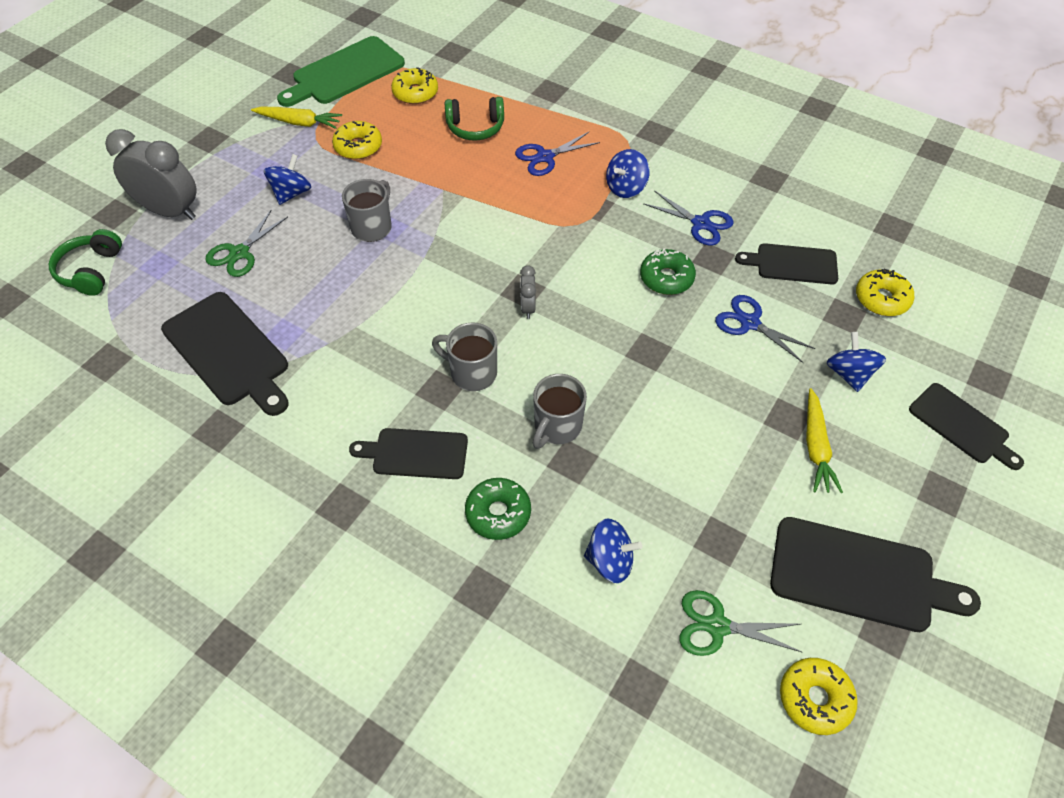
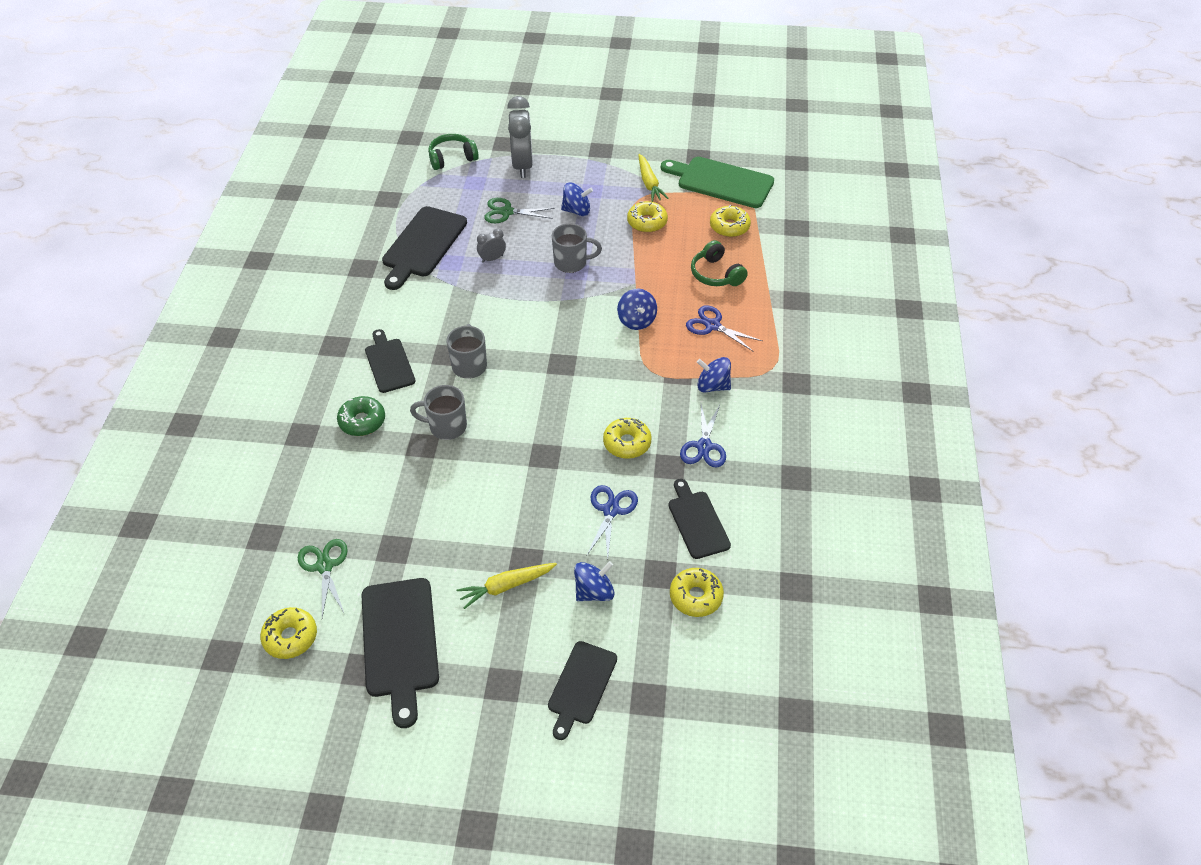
camera: 65 degrees right, 5 degrees down
grey clock [520,265,536,319] -> grey clock moved to [477,229,506,263]
blue spinning top [584,518,643,583] -> blue spinning top moved to [617,289,657,330]
green donut [640,248,696,295] -> yellow donut [603,418,652,459]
_ _ _ _ _ _ _
**WHAT YOU NEED TO DO:** The response is the exact set of lines from the one holding "blue spinning top [584,518,643,583]" through the last line of the material.

**SOLUTION BELOW:**
blue spinning top [584,518,643,583] -> blue spinning top moved to [617,289,657,330]
green donut [640,248,696,295] -> yellow donut [603,418,652,459]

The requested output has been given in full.